- SOURCE DATA -
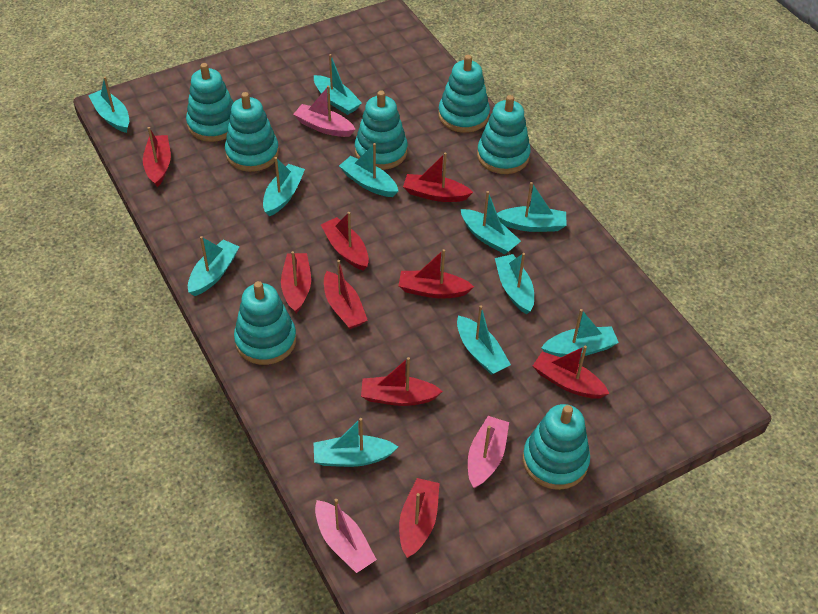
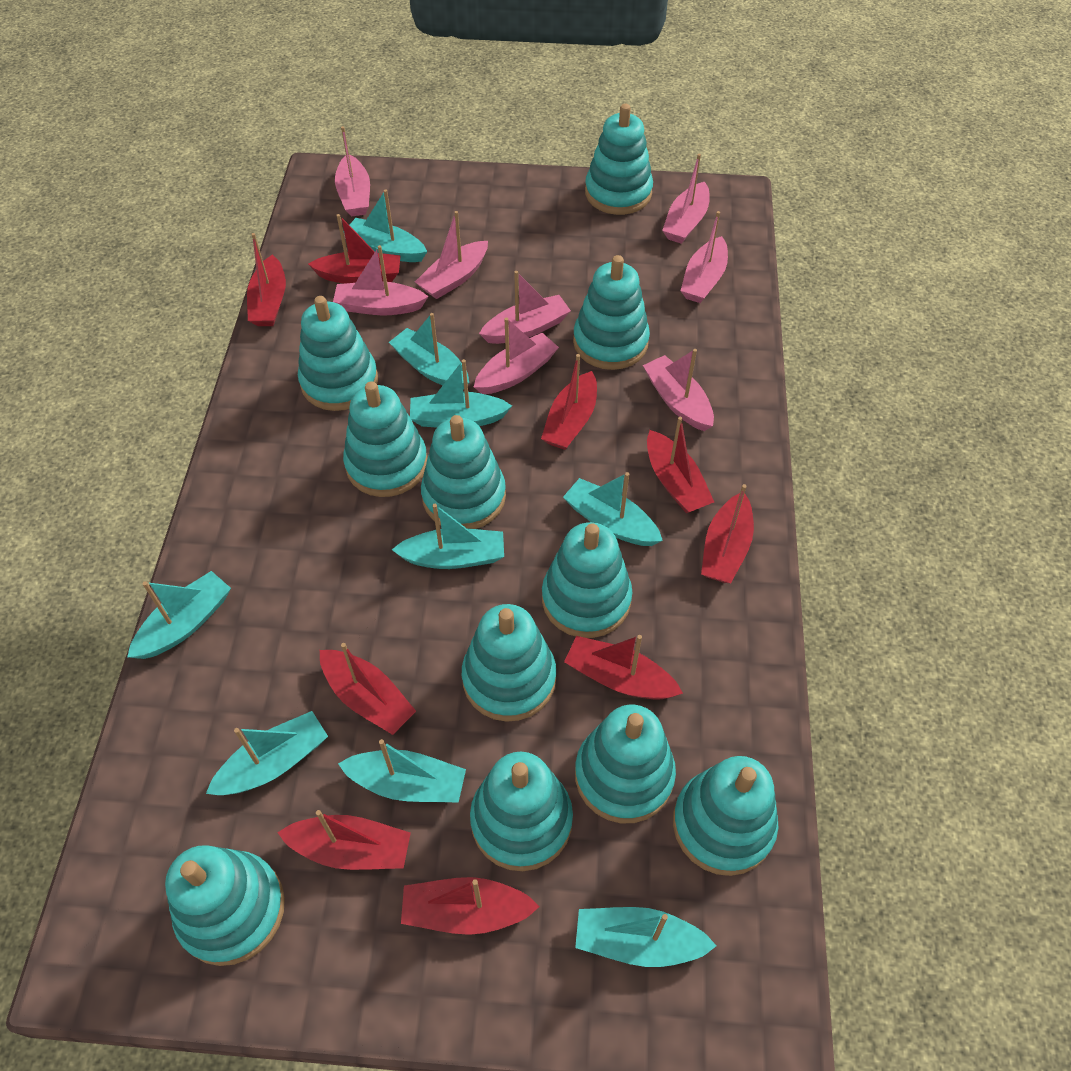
pink boat: 3 -> 8
turquoise boat: 11 -> 9
turquoise stacking toy: 7 -> 11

- BRIEF -
Output only the number of lines above holding "turquoise".

- ANSWER SECTION -
2